- Opening Delimiter -
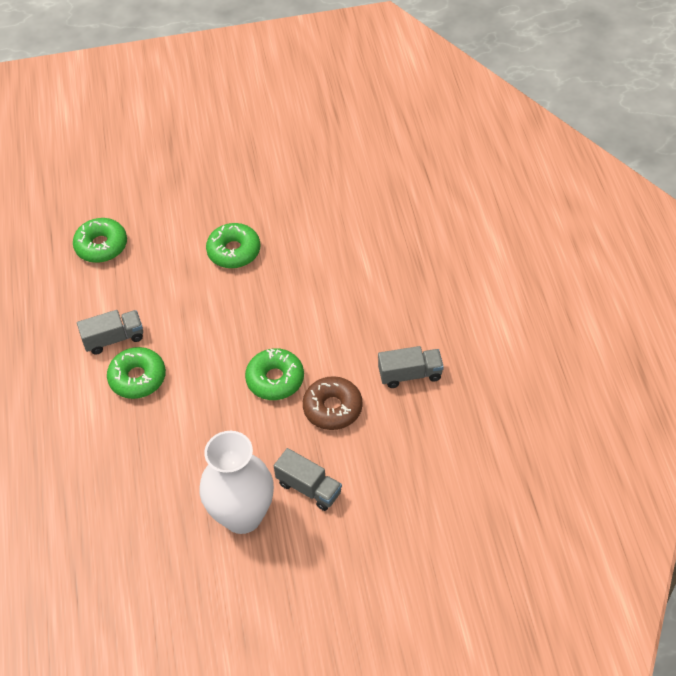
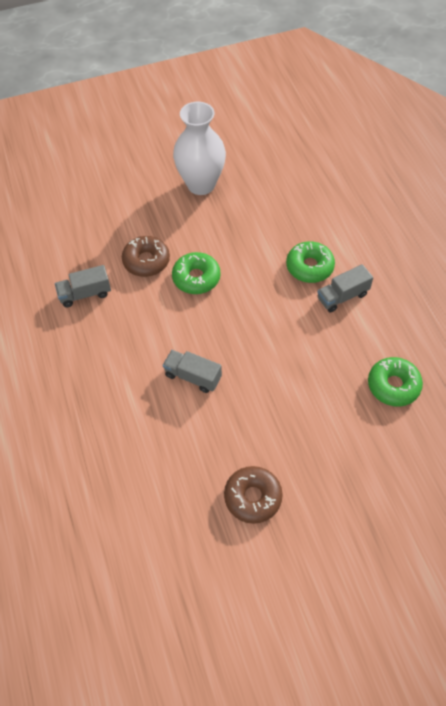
camera: 170 degrees right, 5 degrees up
green donut [206,223,260,268] -> none
grey truck [274,448,342,511] -> grey truck moved to [163,350,222,393]
none -> brown donut [224,466,283,524]

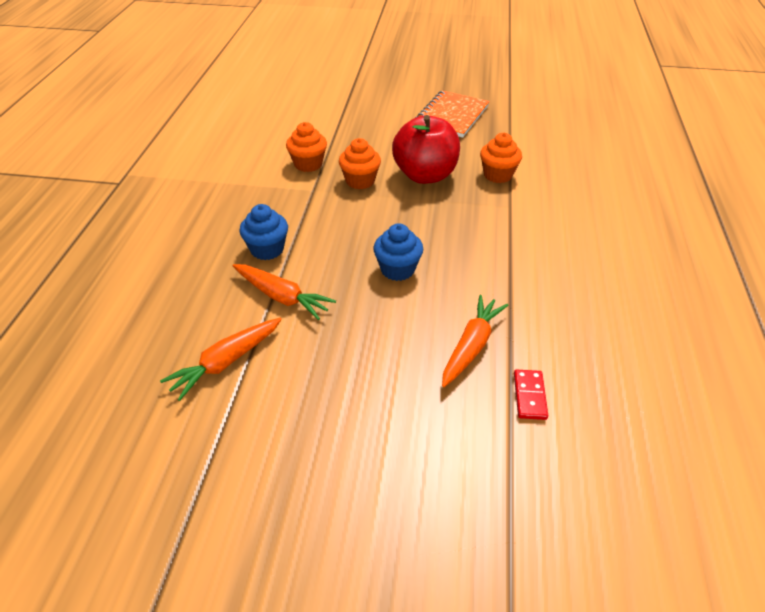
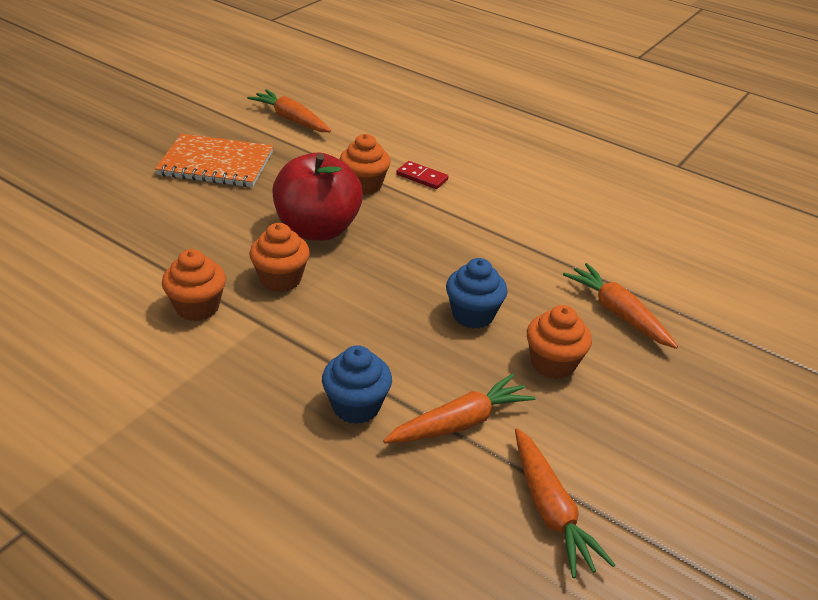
camera: 65 degrees left, 5 degrees down
orange notebook [415,91,489,138] -> orange notebook turned 45 degrees counterclockwise [155,134,273,187]
red domino [514,369,548,420] -> red domino moved to [396,161,448,189]
none -> orange carrot [247,89,331,132]
none -> orange cupcake [527,305,592,379]

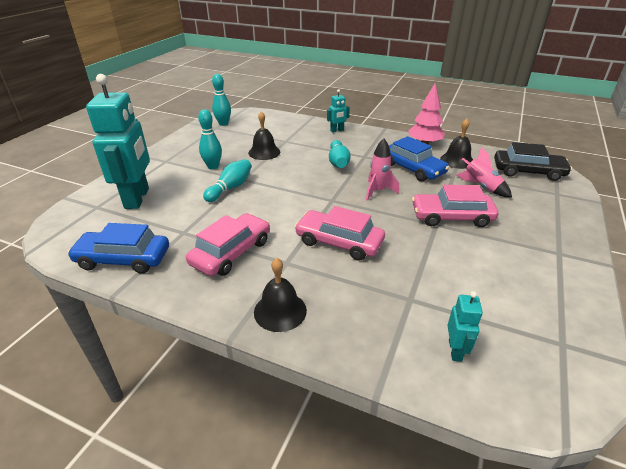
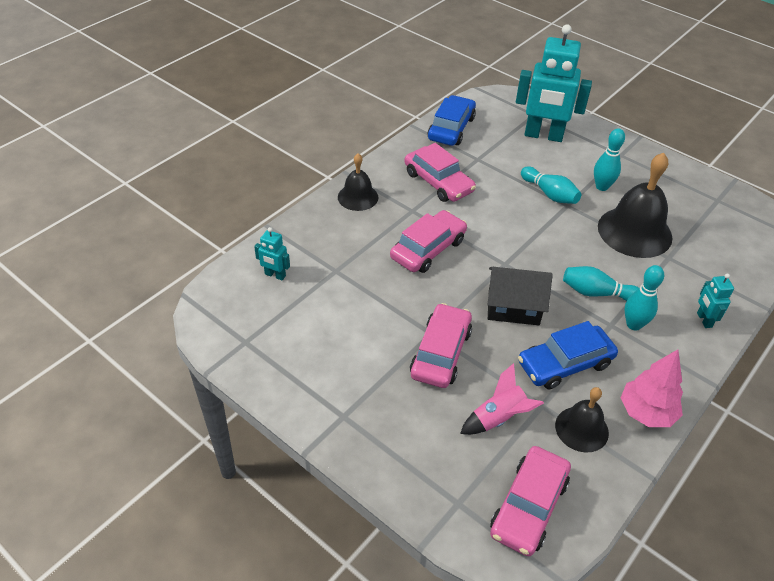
camera: 105 degrees right, 10 degrees up
turquoise bowling pin [212,74,231,126] -> turquoise bowling pin moved to [625,265,664,331]
black bell [248,111,280,160] -> black bell [598,153,673,258], size x1.74
pink rocket [366,138,399,201] -> black house [488,267,553,325]
black car [494,142,572,181] -> pink car [490,446,571,557]

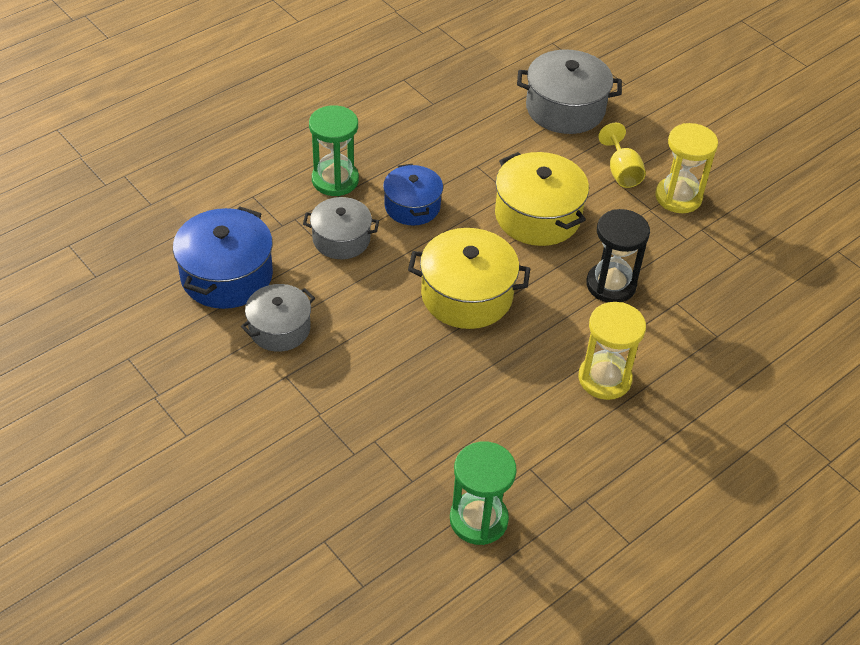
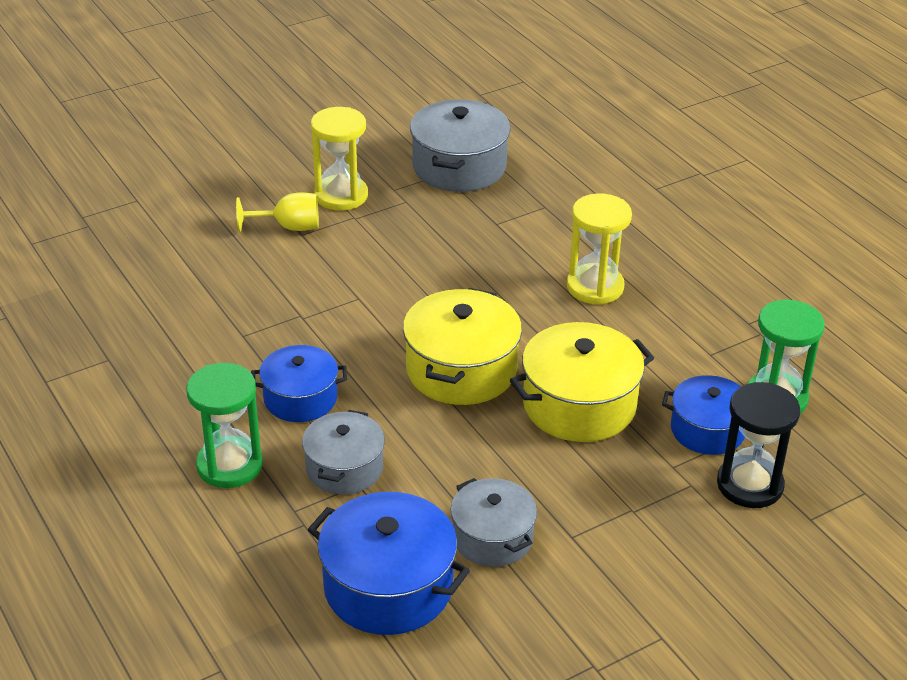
camera: 80 degrees left, 10 degrees down
yellow pot [495,152,589,246] -> yellow pot moved to [510,322,654,442]
grey pot [517,49,622,134] -> grey pot moved to [410,99,511,192]
black hourglass [586,209,650,303] -> black hourglass moved to [717,382,800,508]
none -> blue pot [662,375,745,455]

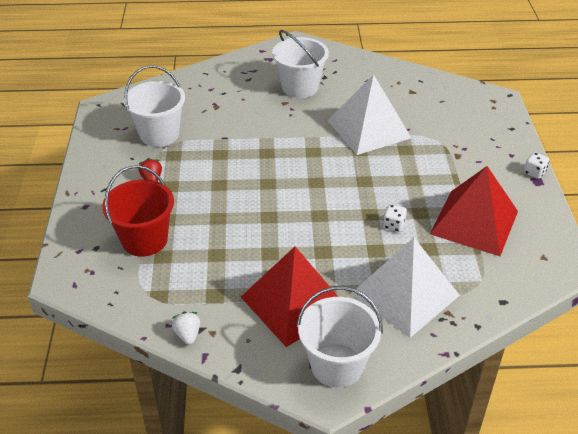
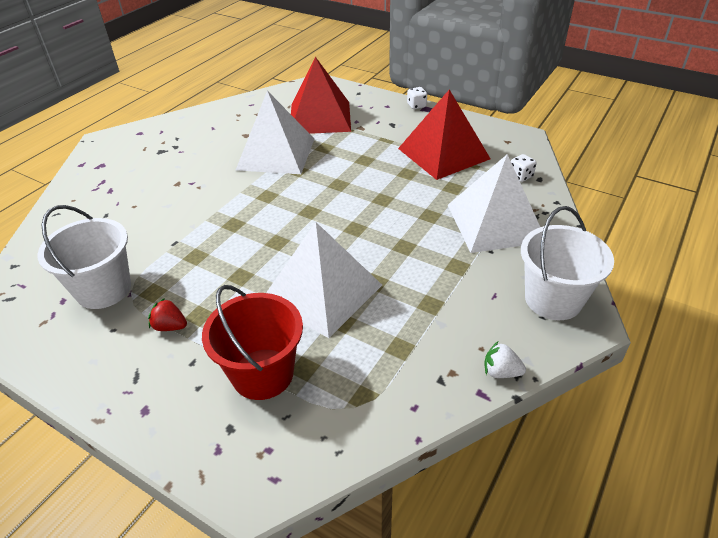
camera: 55 degrees left, 0 degrees up
white strawberry [172,311,200,345] -> white strawberry moved to [484,342,526,378]
red pyramid [241,246,338,347] -> red pyramid moved to [291,57,351,134]
white bucket [272,30,329,98] -> none
white dice [383,204,407,232] -> white dice moved to [511,154,536,182]
none -> white pyramid [266,222,382,338]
- Closing Delimiter -
▸ **WHAT IS EXPECTED**
Write out the whole of the data exactly; the pictures stay out.

▸ **RESULT OF THE TASK**
camera: 170 degrees right, 5 degrees up
green donut [206,223,260,268] -> none
grey truck [274,448,342,511] -> grey truck moved to [163,350,222,393]
none -> brown donut [224,466,283,524]

camera: 65 degrees left, 5 degrees down
orange notebook [415,91,489,138] -> orange notebook turned 45 degrees counterclockwise [155,134,273,187]
red domino [514,369,548,420] -> red domino moved to [396,161,448,189]
none -> orange carrot [247,89,331,132]
none -> orange cupcake [527,305,592,379]

camera: 105 degrees right, 10 degrees up
turquoise bowling pin [212,74,231,126] -> turquoise bowling pin moved to [625,265,664,331]
black bell [248,111,280,160] -> black bell [598,153,673,258], size x1.74
pink rocket [366,138,399,201] -> black house [488,267,553,325]
black car [494,142,572,181] -> pink car [490,446,571,557]

camera: 80 degrees left, 10 degrees down
yellow pot [495,152,589,246] -> yellow pot moved to [510,322,654,442]
grey pot [517,49,622,134] -> grey pot moved to [410,99,511,192]
black hourglass [586,209,650,303] -> black hourglass moved to [717,382,800,508]
none -> blue pot [662,375,745,455]

camera: 55 degrees left, 0 degrees up
white strawberry [172,311,200,345] -> white strawberry moved to [484,342,526,378]
red pyramid [241,246,338,347] -> red pyramid moved to [291,57,351,134]
white bucket [272,30,329,98] -> none
white dice [383,204,407,232] -> white dice moved to [511,154,536,182]
none -> white pyramid [266,222,382,338]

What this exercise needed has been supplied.